ACTION ITEM:
Collect all lines from the records below that include the word "switch".
+ + + +
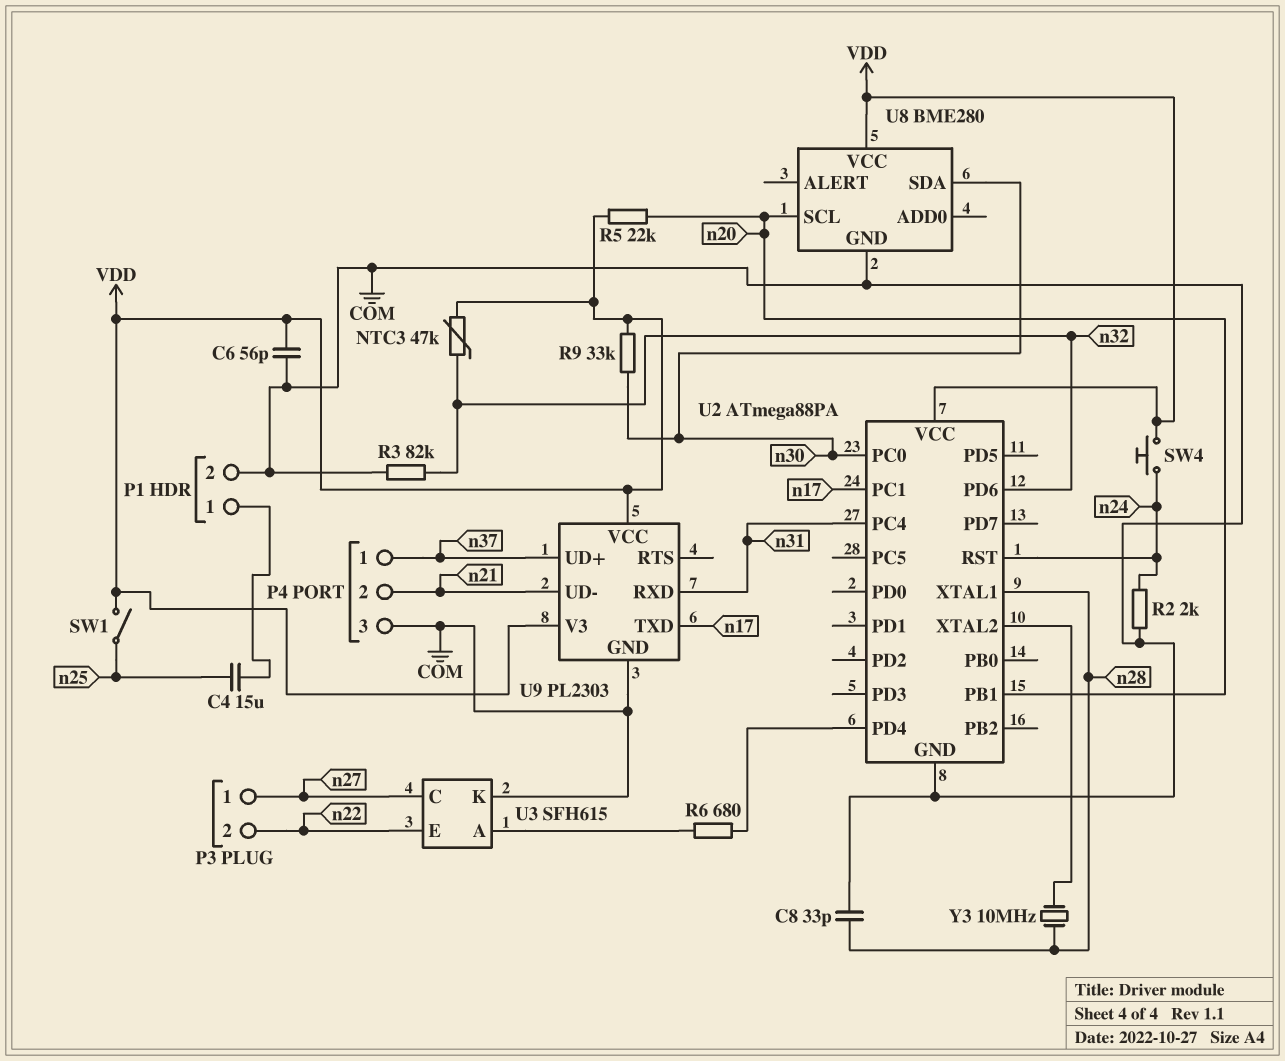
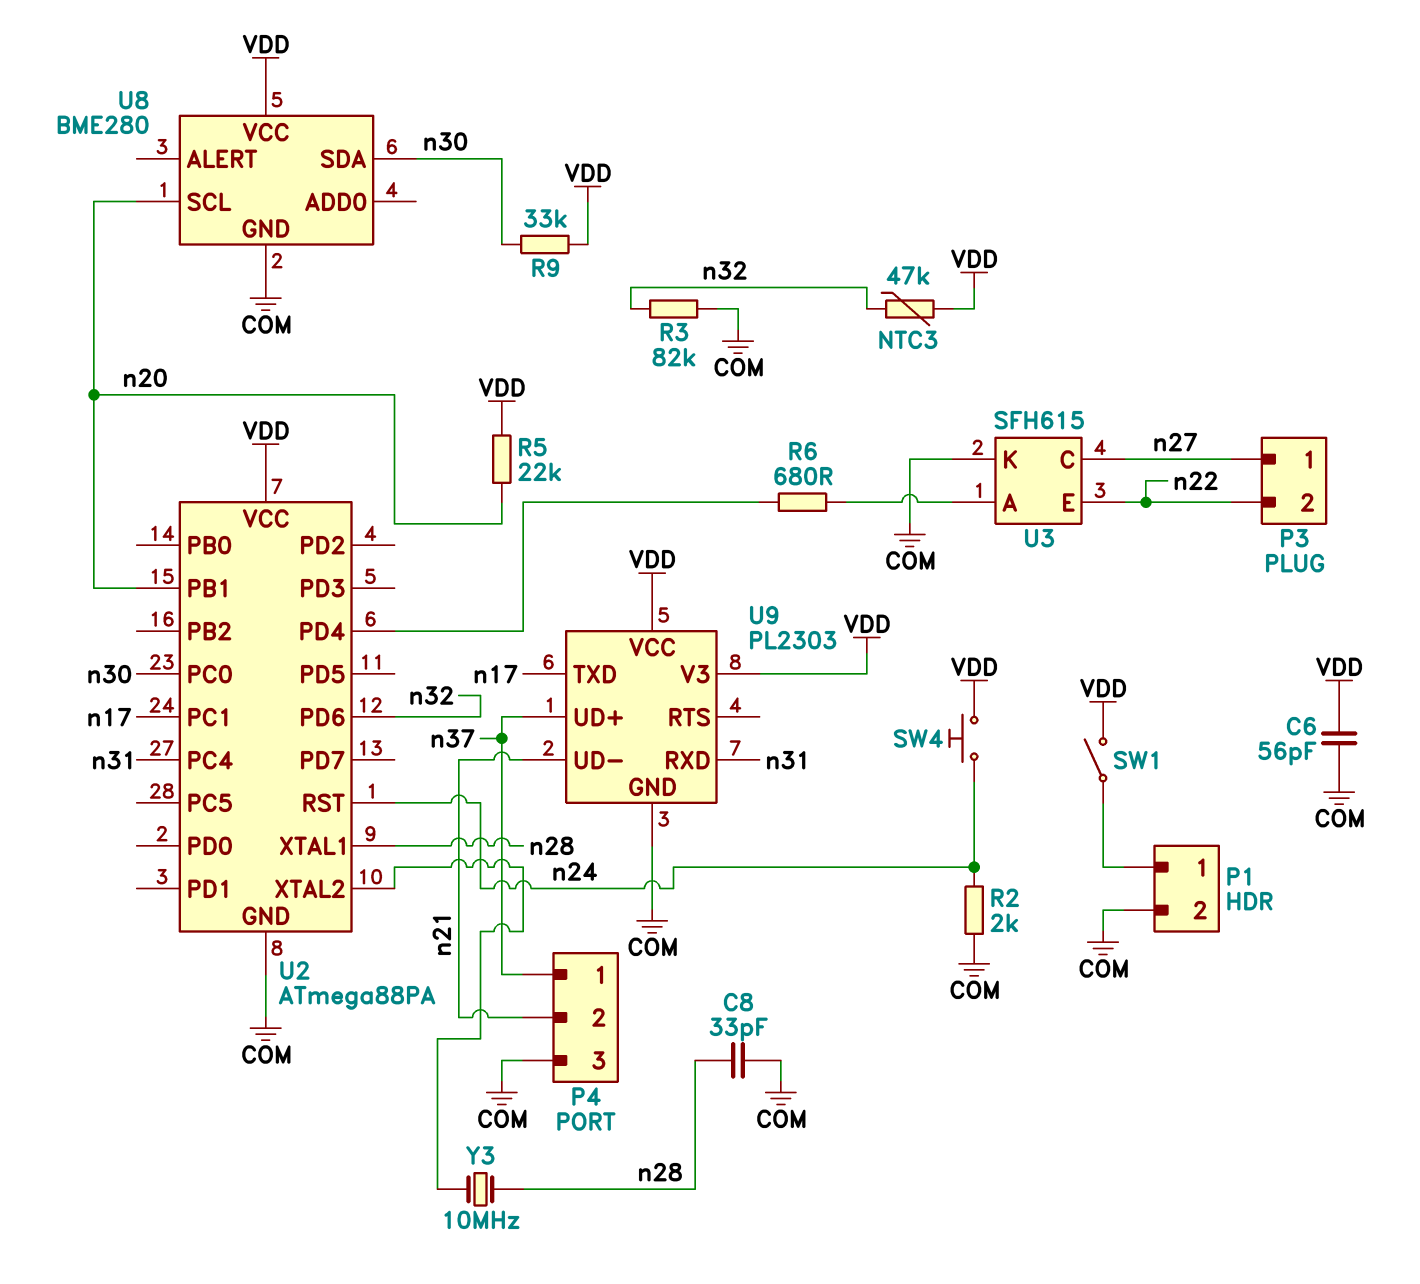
C4: 15uF (P1/1, n25) -> none
SW1: switch (VDD, n25) -> switch (P1/1, VDD)

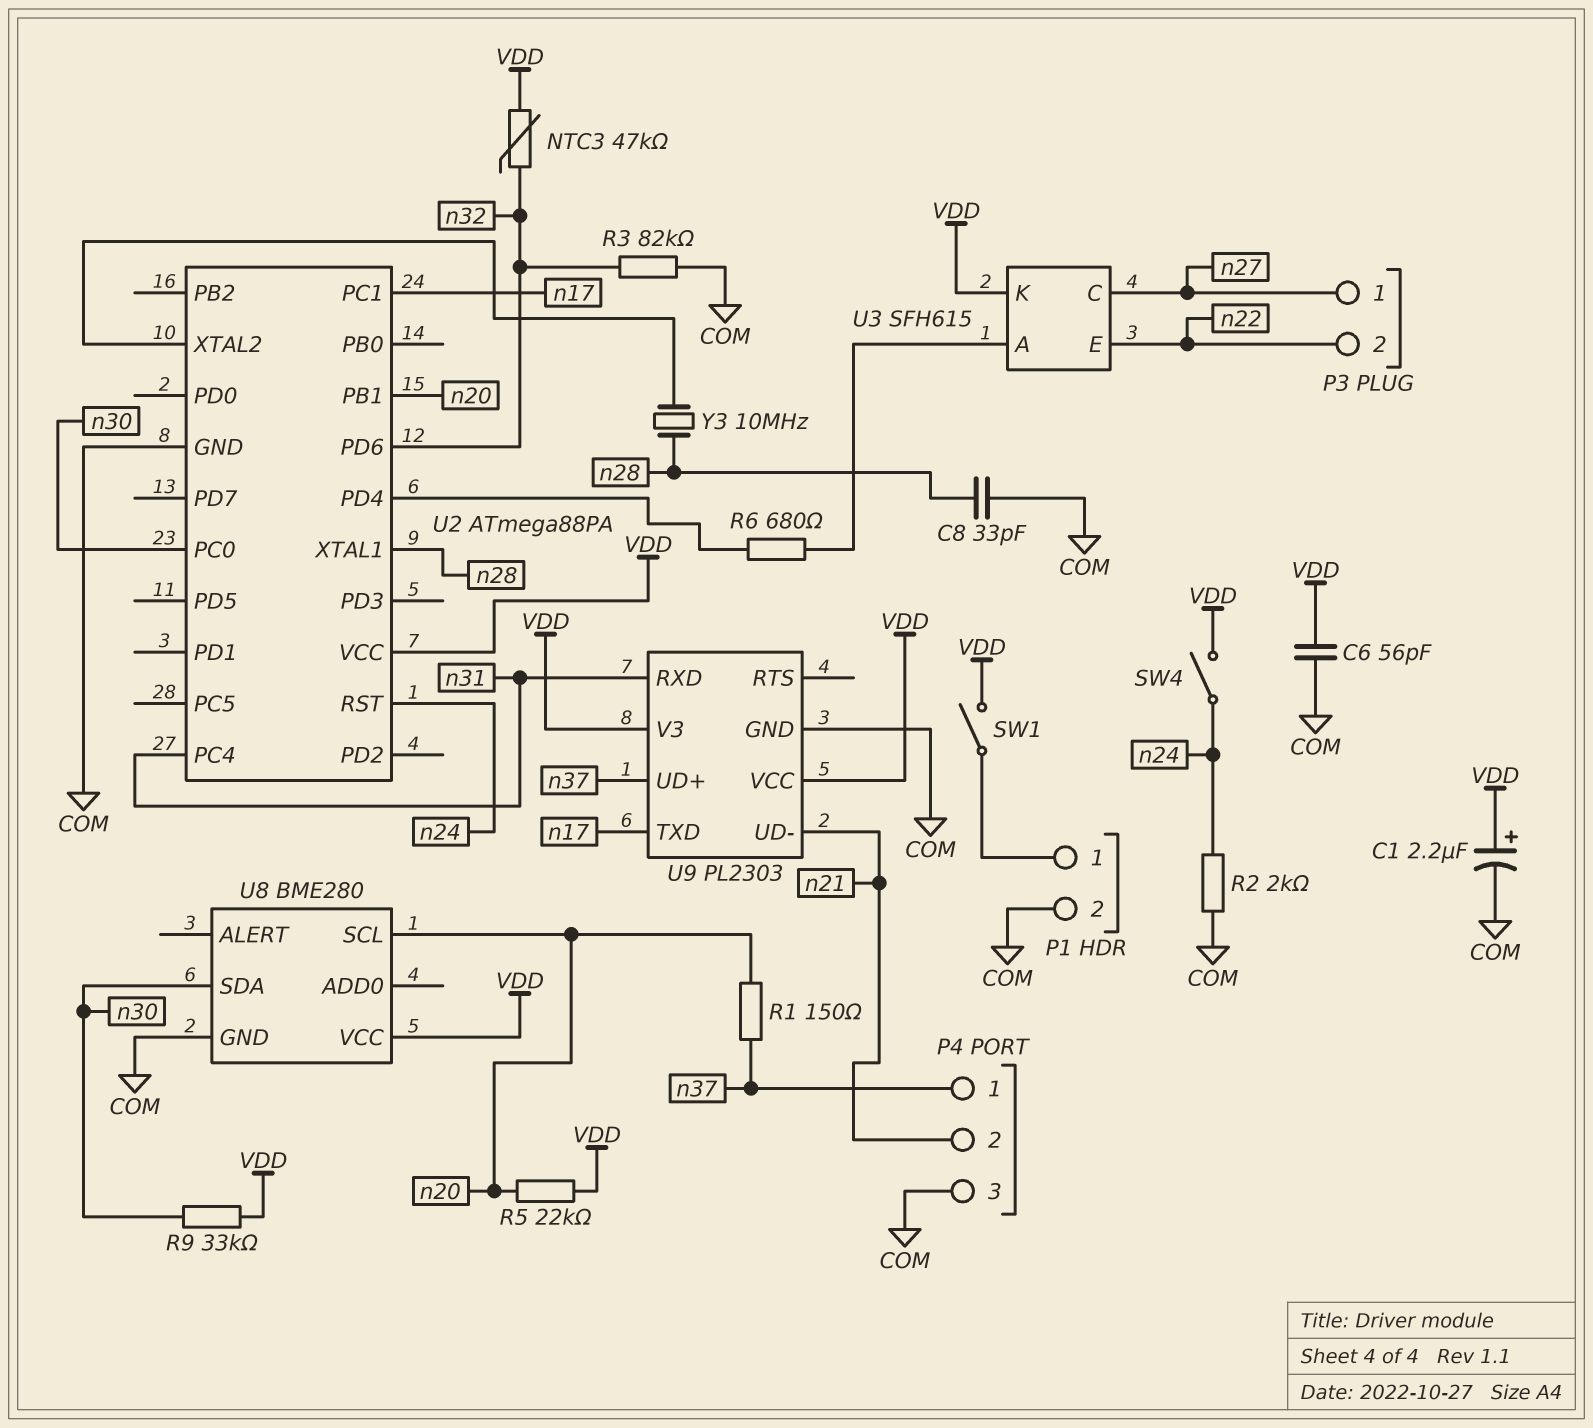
C1: none -> 2.2uF (plus VDD, minus COM)
R1: none -> 150 (n20, n37)
SW4: button (VDD, n24) -> switch (VDD, n24)
U3 pin K: COM -> VDD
+ + + +
ANSWER SPACE:
SW1: switch (VDD, n25) -> switch (P1/1, VDD)
SW4: button (VDD, n24) -> switch (VDD, n24)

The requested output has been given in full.